#### Try it:
Go to the line containing "green cube: 8 -> 5" and retype it and every later line exactly as written, up to the last line of the entries. Keep pictures out.

#### Records to use:

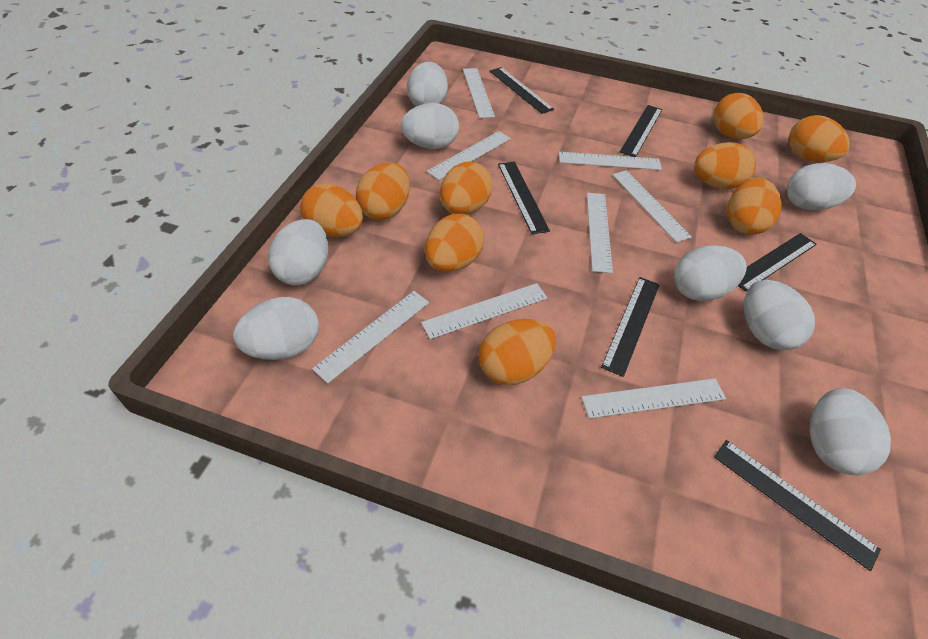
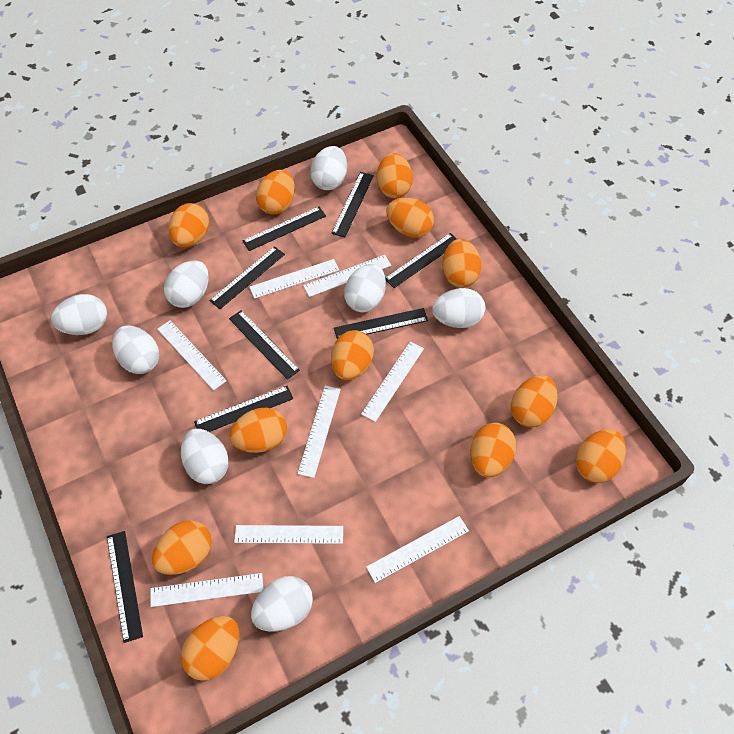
black ruler: 6 -> 8
orange egg: 9 -> 12

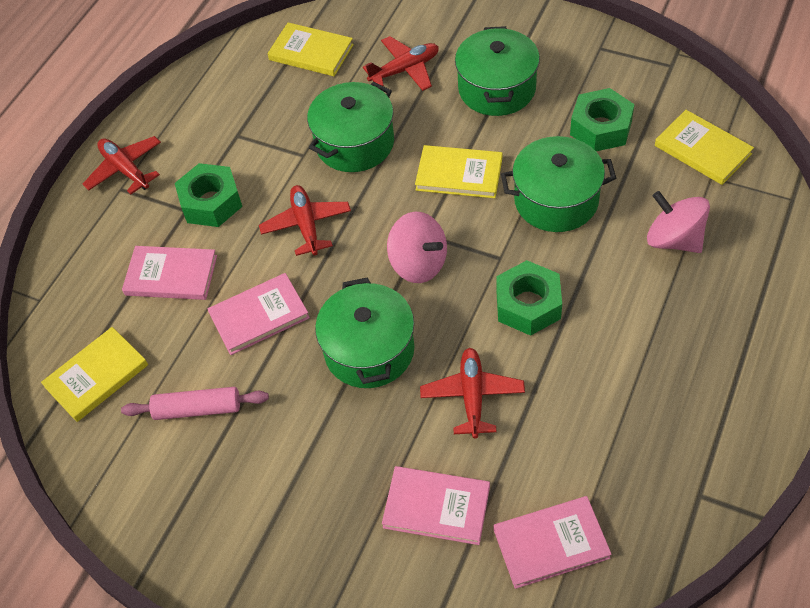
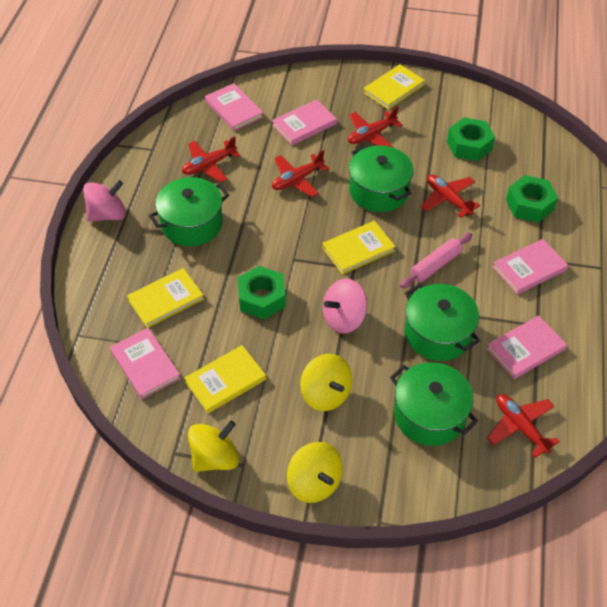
pink book: 4 -> 5
red plane: 4 -> 5
yellow spinning top: 0 -> 3

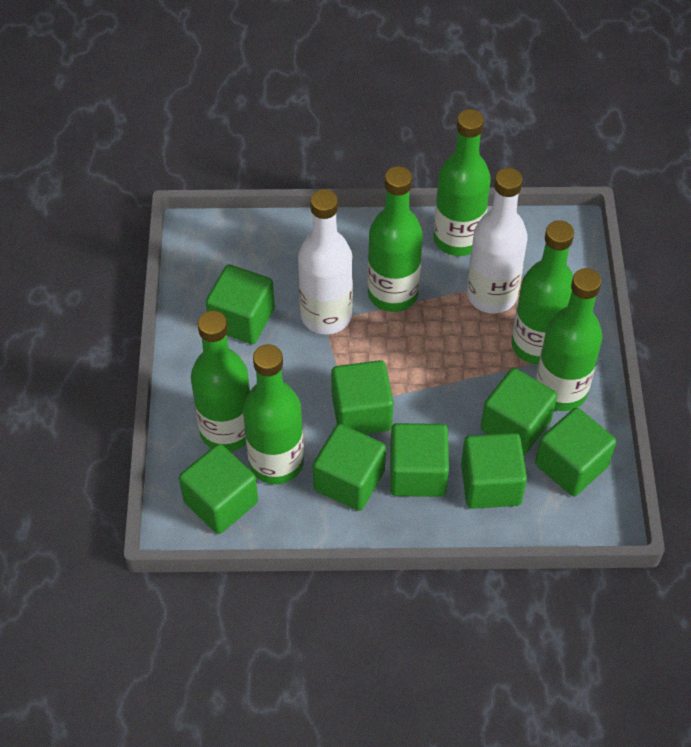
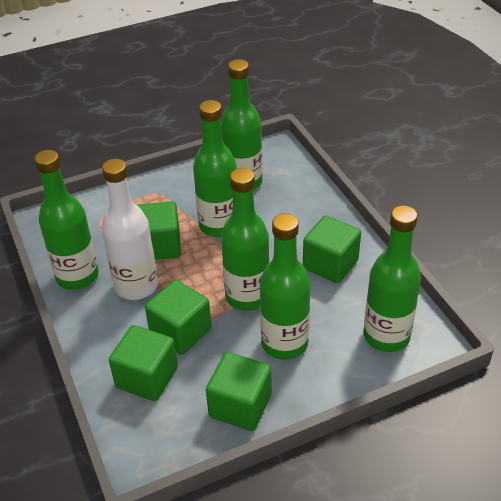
green cube: 8 -> 5
white bottle: 2 -> 1

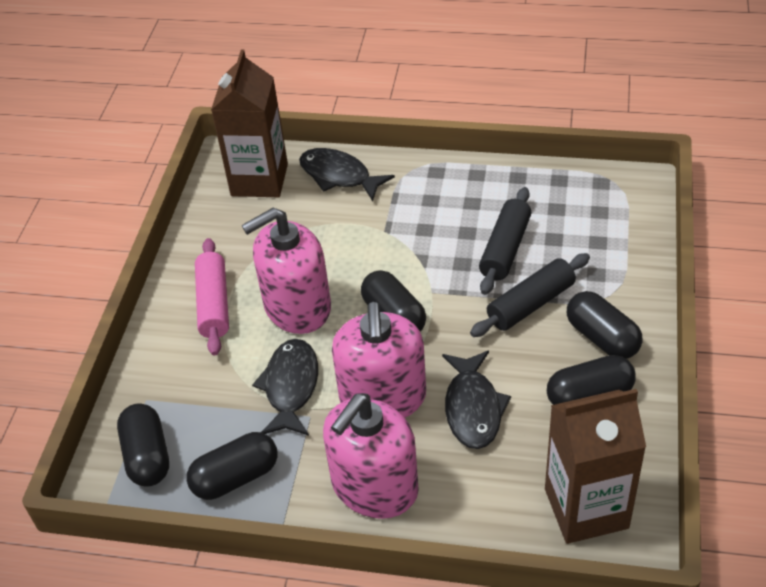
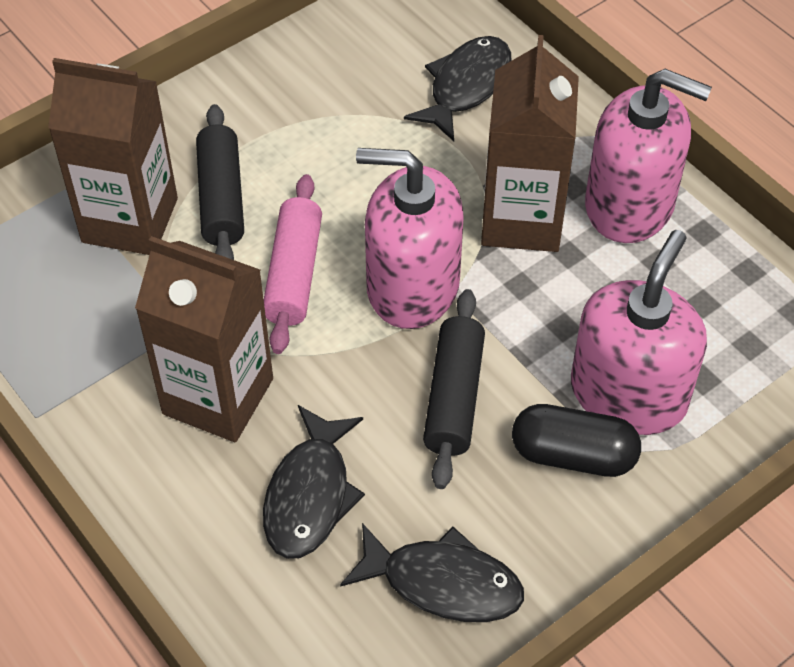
black capsule: 5 -> 1
brown carton: 2 -> 3

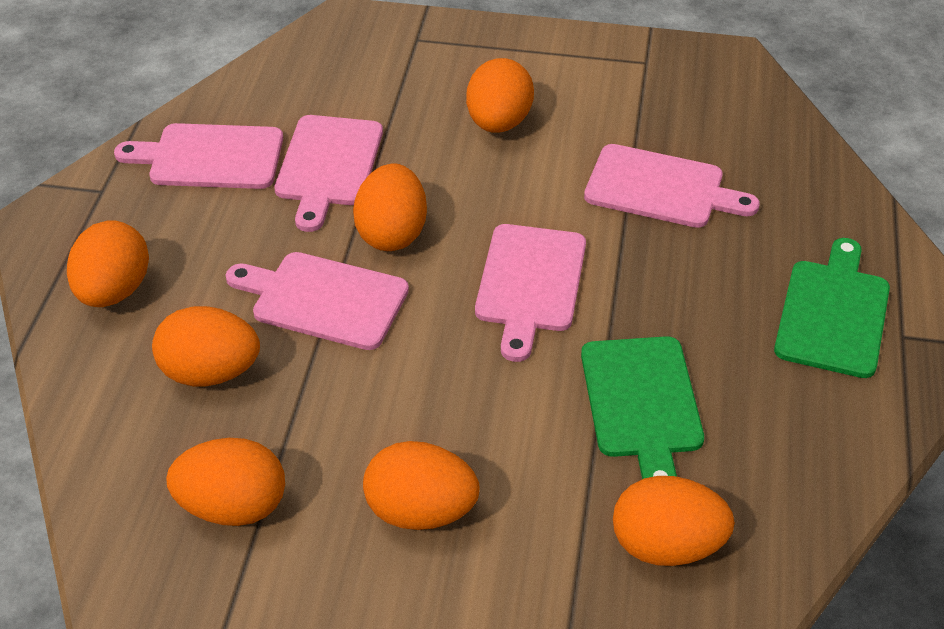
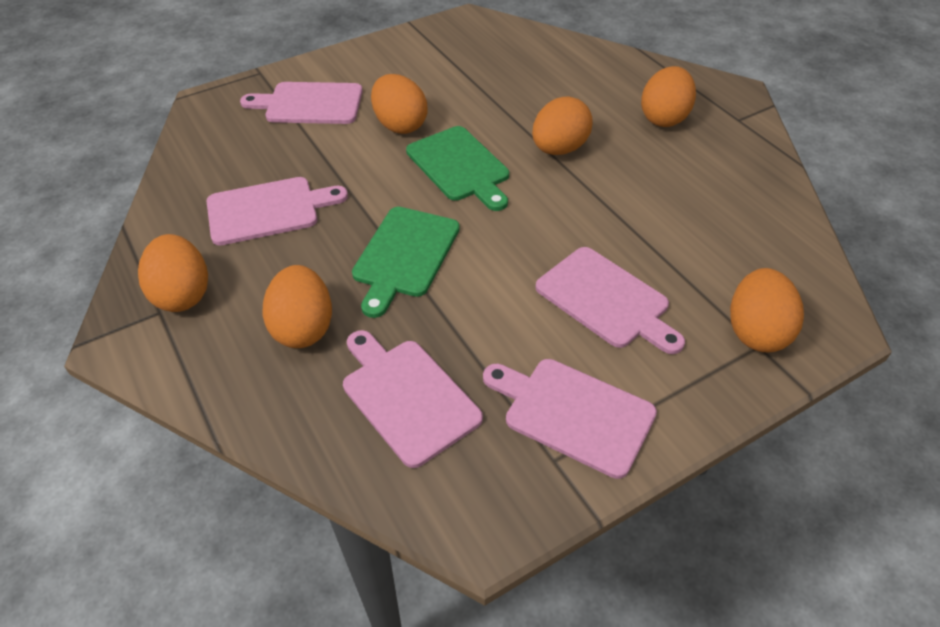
orange egg: 7 -> 6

#### Answer to the problem:
green cube: 8 -> 5
white bottle: 2 -> 1

black capsule: 5 -> 1
brown carton: 2 -> 3

orange egg: 7 -> 6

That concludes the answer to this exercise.